### What is required
Reproduce word for word the line that contains "(375, 78) = (395, 351): orange" and every line after it to the end of the records, with nothing else added.

(Items listed in a dataset)
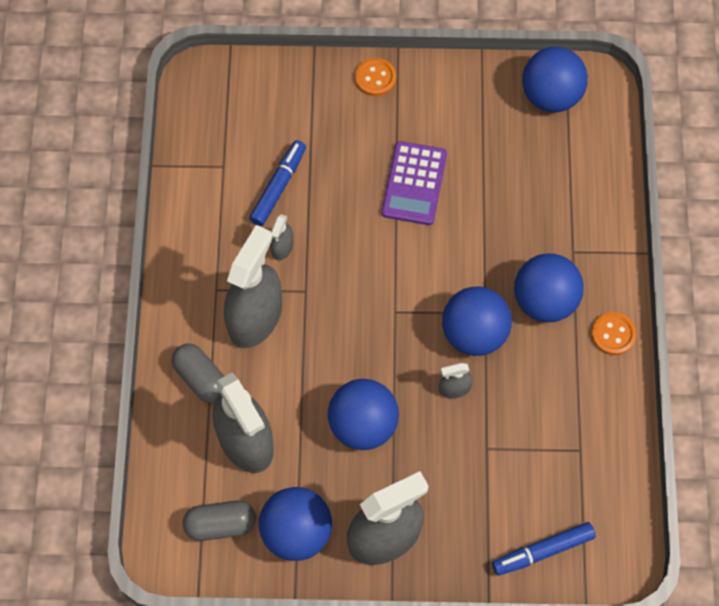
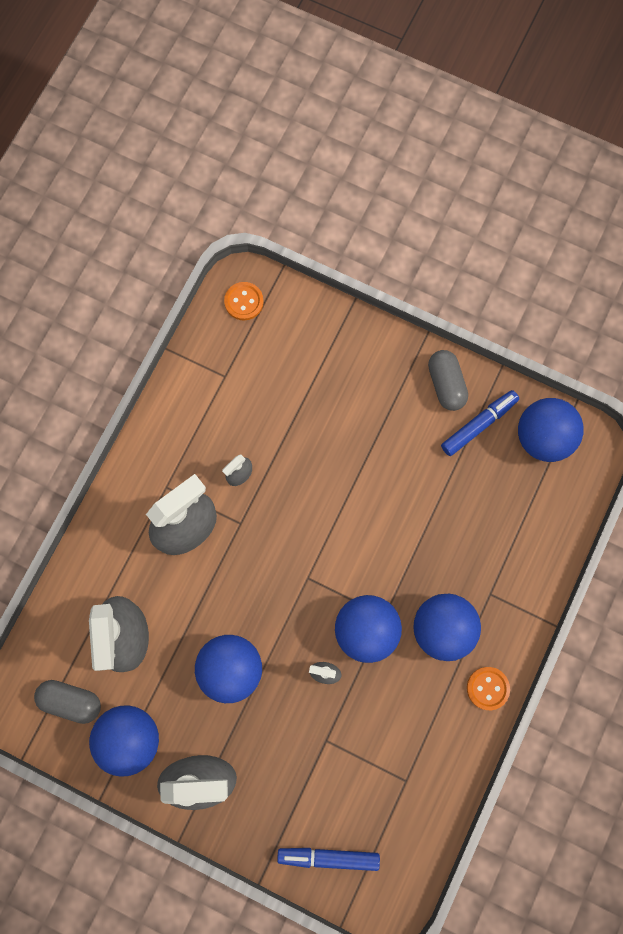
camera: 25 degrees right, 10 degrees up
(201, 379) = (116, 563): grey capsule -> grey capsule (446, 384)
(278, 186) = (263, 416): blue marker -> blue marker (479, 425)
(375, 78) = (395, 351): orange button -> orange button (244, 302)
(414, 184) = (381, 467): purple calculator -> none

### Written answer
(375, 78) = (395, 351): orange button -> orange button (244, 302)
(414, 184) = (381, 467): purple calculator -> none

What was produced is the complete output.